# WHAT YOU NEED TO DO
Each line below with the string "green" should be copied.

# THE RECORDS
____

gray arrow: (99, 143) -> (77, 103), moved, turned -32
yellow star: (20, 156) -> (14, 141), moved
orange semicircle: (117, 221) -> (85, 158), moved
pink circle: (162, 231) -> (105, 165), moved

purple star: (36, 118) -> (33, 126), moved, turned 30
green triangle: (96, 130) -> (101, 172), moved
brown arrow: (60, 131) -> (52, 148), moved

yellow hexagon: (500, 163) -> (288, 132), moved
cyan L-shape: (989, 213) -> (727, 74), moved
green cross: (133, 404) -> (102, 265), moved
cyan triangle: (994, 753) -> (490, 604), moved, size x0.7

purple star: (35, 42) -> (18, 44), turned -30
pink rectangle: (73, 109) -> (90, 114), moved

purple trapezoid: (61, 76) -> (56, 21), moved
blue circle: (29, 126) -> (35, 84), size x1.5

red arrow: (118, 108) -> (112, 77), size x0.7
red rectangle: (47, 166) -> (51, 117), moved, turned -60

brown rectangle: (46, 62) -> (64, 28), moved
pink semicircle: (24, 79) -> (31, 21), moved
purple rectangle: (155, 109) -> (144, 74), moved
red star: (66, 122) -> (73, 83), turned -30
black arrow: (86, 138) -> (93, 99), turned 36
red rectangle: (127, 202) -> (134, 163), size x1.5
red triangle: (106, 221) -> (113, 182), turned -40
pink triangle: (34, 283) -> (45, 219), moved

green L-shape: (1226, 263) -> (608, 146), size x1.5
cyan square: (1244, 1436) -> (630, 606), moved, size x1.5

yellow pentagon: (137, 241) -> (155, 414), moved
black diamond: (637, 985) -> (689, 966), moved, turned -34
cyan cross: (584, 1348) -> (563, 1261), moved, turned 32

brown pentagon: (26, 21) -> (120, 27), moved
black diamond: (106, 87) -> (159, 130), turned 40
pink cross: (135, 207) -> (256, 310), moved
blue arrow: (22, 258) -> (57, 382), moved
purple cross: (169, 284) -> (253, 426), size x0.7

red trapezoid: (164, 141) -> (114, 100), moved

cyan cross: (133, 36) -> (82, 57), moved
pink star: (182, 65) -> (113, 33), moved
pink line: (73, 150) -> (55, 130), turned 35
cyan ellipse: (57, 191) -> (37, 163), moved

____

# COMPLETED EXERCISE
green triangle: (96, 130) -> (101, 172), moved
green cross: (133, 404) -> (102, 265), moved
green L-shape: (1226, 263) -> (608, 146), size x1.5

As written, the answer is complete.